* _Activity_
Your answer must be an exact retyping of the line containing "GAS2 pin DO: D4 -> D12" and every line after it through the end of the records below, with no pictures and nothing else.

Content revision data

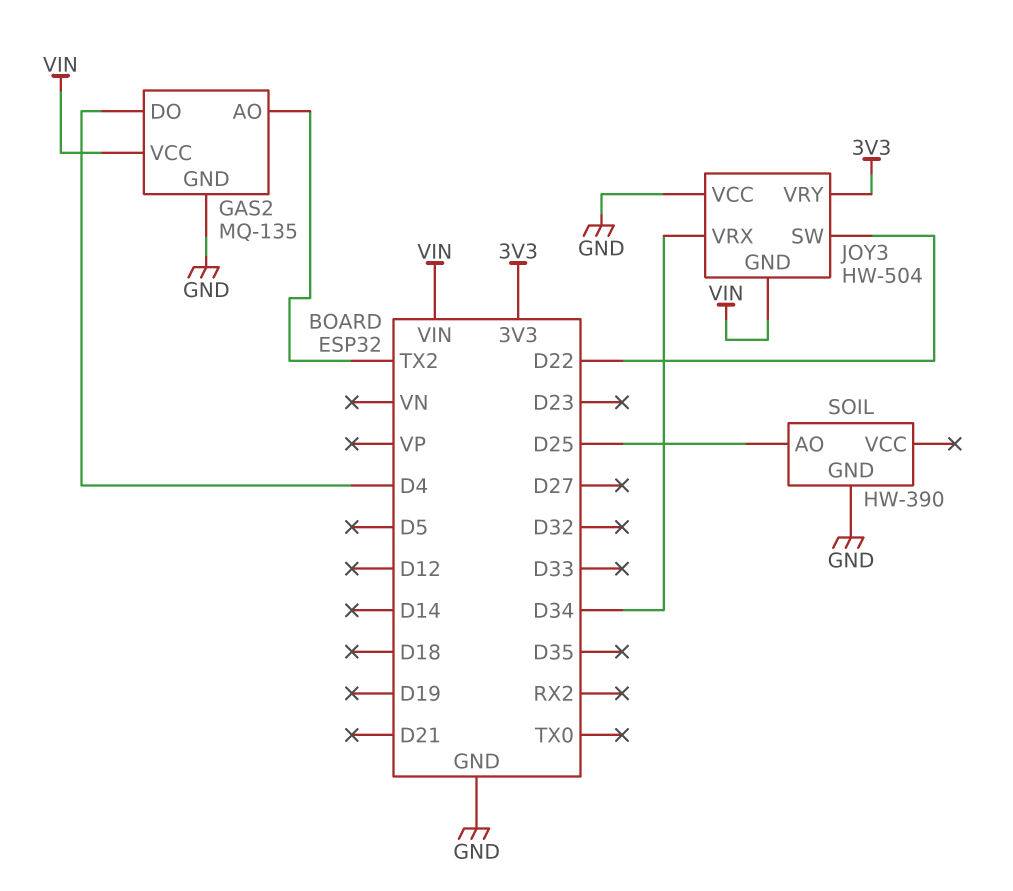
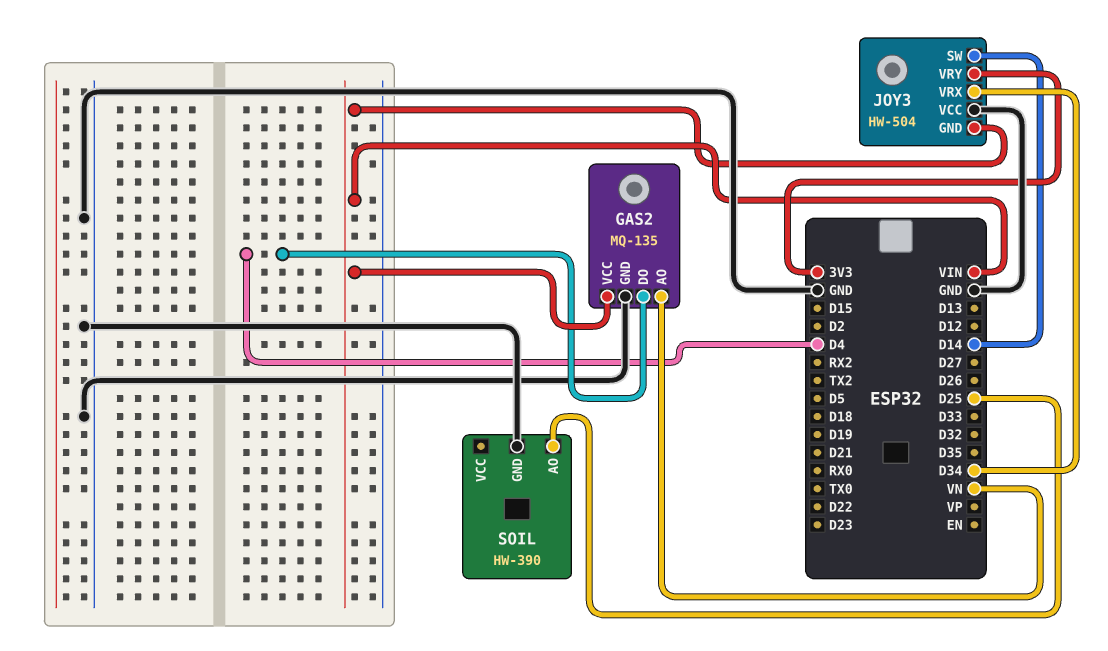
GAS2 pin AO: TX2 -> VN
JOY3 pin SW: D22 -> D14

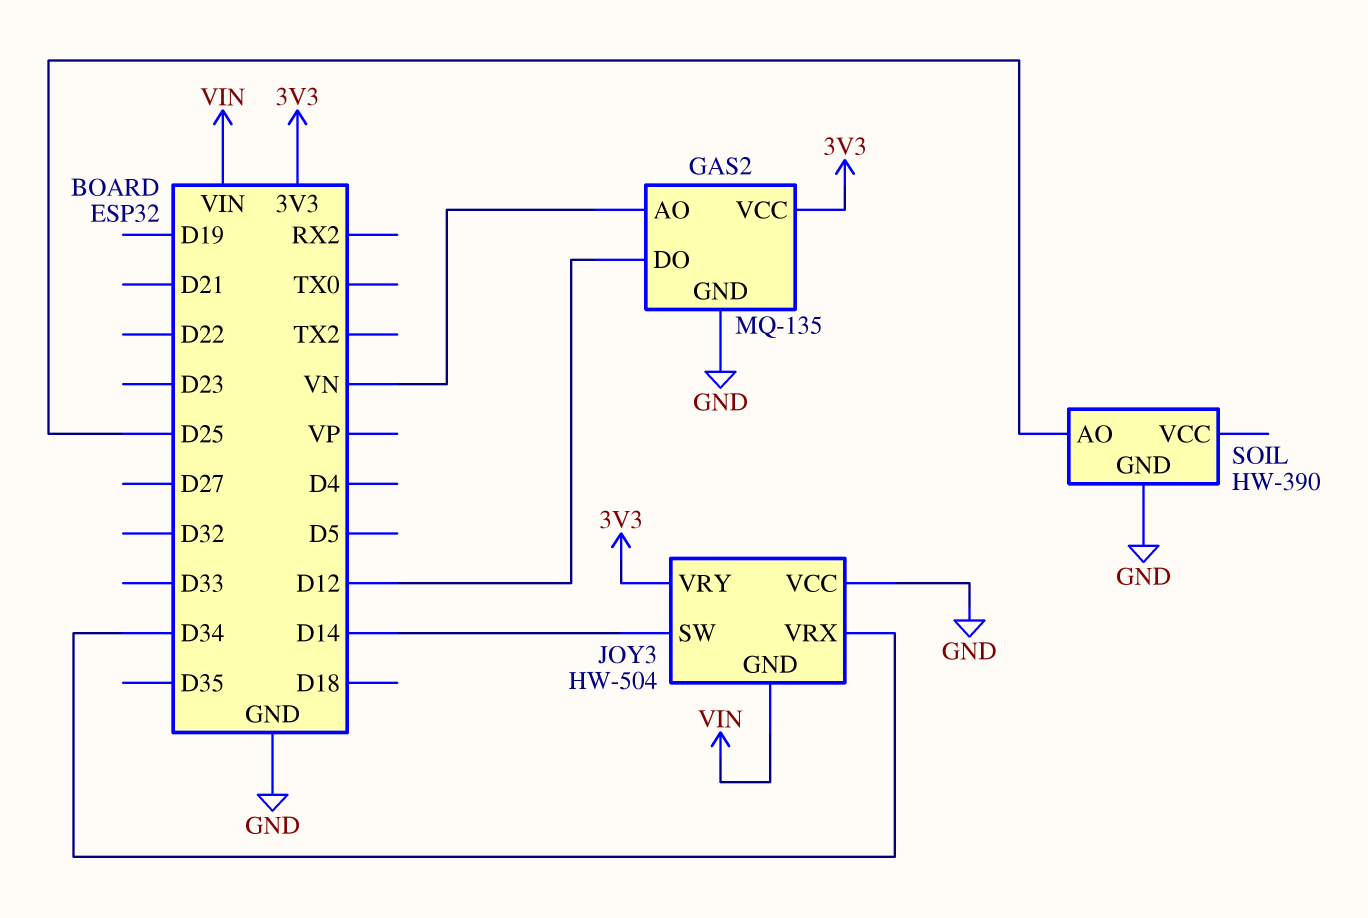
GAS2 pin DO: D4 -> D12
GAS2 pin VCC: VIN -> 3V3

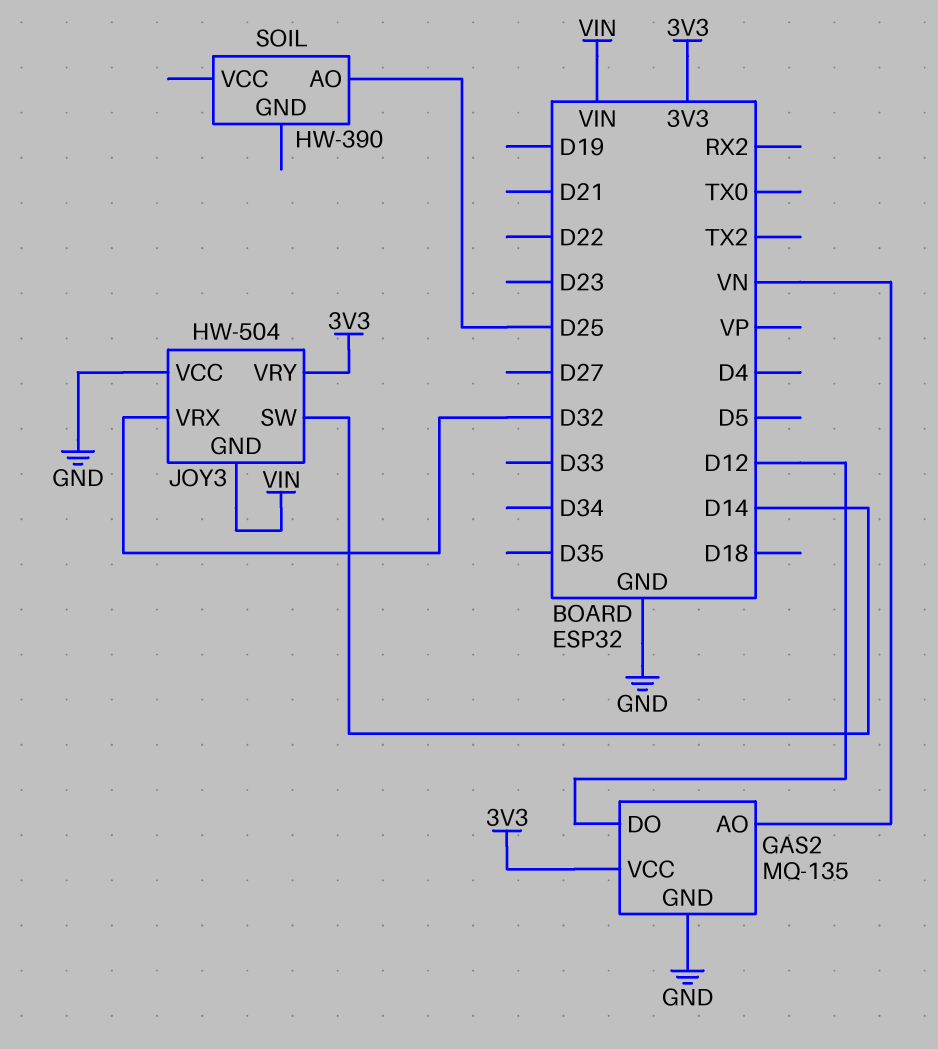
JOY3 pin VRX: D34 -> D32
SOIL pin GND: GND -> none

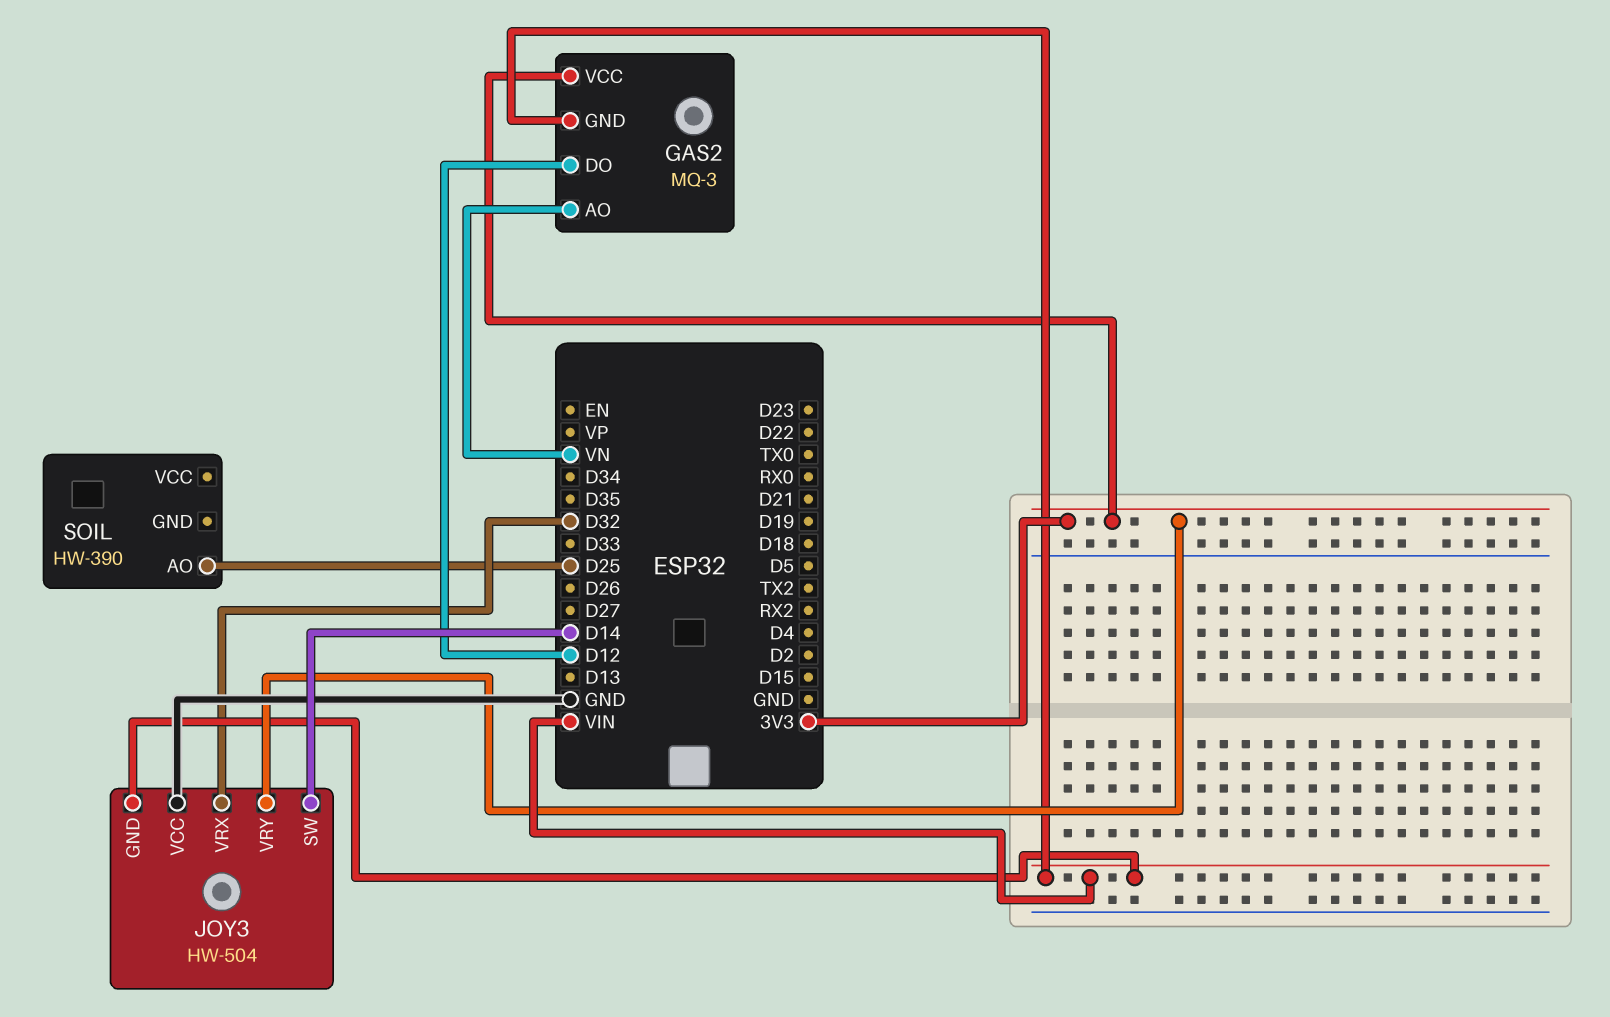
GAS2: MQ-135 -> MQ-3
GAS2 pin GND: GND -> VIN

* _Response below_
GAS2 pin DO: D4 -> D12
GAS2 pin VCC: VIN -> 3V3

JOY3 pin VRX: D34 -> D32
SOIL pin GND: GND -> none

GAS2: MQ-135 -> MQ-3
GAS2 pin GND: GND -> VIN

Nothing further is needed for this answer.